Which lines in the records below contain the word "tile"? Copy each one out.
-*-*-
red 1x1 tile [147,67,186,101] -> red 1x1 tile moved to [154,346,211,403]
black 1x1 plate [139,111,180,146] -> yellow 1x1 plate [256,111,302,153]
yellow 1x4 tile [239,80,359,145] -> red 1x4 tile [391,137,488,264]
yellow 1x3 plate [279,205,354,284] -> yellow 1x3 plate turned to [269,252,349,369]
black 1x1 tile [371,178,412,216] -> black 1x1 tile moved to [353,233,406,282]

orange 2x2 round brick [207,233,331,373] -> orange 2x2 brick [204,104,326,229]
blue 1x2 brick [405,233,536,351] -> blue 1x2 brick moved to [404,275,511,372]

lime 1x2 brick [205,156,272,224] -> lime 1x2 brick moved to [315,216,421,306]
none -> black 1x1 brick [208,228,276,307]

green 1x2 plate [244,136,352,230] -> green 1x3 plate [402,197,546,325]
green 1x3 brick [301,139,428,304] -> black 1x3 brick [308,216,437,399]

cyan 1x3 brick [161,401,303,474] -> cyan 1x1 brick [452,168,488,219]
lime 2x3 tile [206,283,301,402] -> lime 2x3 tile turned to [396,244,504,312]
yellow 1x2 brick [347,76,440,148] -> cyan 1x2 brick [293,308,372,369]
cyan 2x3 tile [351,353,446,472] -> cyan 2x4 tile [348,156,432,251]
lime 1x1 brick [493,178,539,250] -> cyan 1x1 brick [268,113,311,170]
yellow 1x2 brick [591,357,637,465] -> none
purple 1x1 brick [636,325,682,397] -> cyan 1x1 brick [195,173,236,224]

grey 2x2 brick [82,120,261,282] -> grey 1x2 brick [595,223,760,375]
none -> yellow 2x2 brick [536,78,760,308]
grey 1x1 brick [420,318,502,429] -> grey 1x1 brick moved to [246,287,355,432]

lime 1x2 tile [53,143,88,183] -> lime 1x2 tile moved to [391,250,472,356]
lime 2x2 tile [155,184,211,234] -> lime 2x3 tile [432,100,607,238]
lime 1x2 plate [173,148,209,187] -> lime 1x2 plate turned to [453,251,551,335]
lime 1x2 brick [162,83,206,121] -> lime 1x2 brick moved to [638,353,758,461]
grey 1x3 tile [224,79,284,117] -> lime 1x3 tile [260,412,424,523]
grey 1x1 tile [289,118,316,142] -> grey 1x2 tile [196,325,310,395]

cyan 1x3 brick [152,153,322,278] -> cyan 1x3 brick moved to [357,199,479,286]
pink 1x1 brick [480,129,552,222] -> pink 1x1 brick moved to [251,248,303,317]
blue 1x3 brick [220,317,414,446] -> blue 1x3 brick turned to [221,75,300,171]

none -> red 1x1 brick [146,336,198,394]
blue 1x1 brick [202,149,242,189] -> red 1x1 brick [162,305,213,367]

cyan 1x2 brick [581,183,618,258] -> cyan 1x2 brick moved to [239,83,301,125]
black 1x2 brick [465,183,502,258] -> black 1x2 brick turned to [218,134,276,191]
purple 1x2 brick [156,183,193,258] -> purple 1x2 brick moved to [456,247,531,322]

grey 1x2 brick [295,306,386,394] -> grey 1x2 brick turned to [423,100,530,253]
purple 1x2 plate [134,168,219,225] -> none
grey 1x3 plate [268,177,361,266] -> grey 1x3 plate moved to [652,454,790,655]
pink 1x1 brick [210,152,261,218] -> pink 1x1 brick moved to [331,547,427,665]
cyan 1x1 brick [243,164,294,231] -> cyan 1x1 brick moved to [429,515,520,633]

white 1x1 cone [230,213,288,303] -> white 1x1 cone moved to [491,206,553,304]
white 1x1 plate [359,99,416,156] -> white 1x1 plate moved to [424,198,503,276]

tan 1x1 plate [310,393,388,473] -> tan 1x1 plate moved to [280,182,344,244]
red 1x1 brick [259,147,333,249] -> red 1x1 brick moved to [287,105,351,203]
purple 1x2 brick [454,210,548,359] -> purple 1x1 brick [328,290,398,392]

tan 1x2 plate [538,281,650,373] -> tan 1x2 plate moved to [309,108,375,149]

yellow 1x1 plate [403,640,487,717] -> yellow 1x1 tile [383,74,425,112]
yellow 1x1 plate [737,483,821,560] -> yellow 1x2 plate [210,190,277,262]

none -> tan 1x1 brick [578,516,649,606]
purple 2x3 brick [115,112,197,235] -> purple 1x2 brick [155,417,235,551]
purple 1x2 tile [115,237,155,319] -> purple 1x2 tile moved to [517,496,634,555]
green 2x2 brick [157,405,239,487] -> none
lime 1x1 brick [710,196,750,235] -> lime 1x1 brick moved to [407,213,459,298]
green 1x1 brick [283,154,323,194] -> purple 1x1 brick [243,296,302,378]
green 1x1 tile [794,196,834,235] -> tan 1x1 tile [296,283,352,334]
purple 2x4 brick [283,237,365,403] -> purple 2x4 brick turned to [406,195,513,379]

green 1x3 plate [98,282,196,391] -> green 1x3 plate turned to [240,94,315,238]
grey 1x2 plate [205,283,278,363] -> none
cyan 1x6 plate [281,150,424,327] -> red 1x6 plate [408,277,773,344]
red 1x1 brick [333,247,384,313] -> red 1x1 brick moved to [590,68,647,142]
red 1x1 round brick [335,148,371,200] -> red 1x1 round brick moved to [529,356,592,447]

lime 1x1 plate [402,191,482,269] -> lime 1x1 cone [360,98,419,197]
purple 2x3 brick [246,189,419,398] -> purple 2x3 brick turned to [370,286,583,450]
-*-*-
### Reply to the exercise
red 1x1 tile [147,67,186,101] -> red 1x1 tile moved to [154,346,211,403]
yellow 1x4 tile [239,80,359,145] -> red 1x4 tile [391,137,488,264]
black 1x1 tile [371,178,412,216] -> black 1x1 tile moved to [353,233,406,282]
lime 2x3 tile [206,283,301,402] -> lime 2x3 tile turned to [396,244,504,312]
cyan 2x3 tile [351,353,446,472] -> cyan 2x4 tile [348,156,432,251]
lime 1x2 tile [53,143,88,183] -> lime 1x2 tile moved to [391,250,472,356]
lime 2x2 tile [155,184,211,234] -> lime 2x3 tile [432,100,607,238]
grey 1x3 tile [224,79,284,117] -> lime 1x3 tile [260,412,424,523]
grey 1x1 tile [289,118,316,142] -> grey 1x2 tile [196,325,310,395]
yellow 1x1 plate [403,640,487,717] -> yellow 1x1 tile [383,74,425,112]
purple 1x2 tile [115,237,155,319] -> purple 1x2 tile moved to [517,496,634,555]
green 1x1 tile [794,196,834,235] -> tan 1x1 tile [296,283,352,334]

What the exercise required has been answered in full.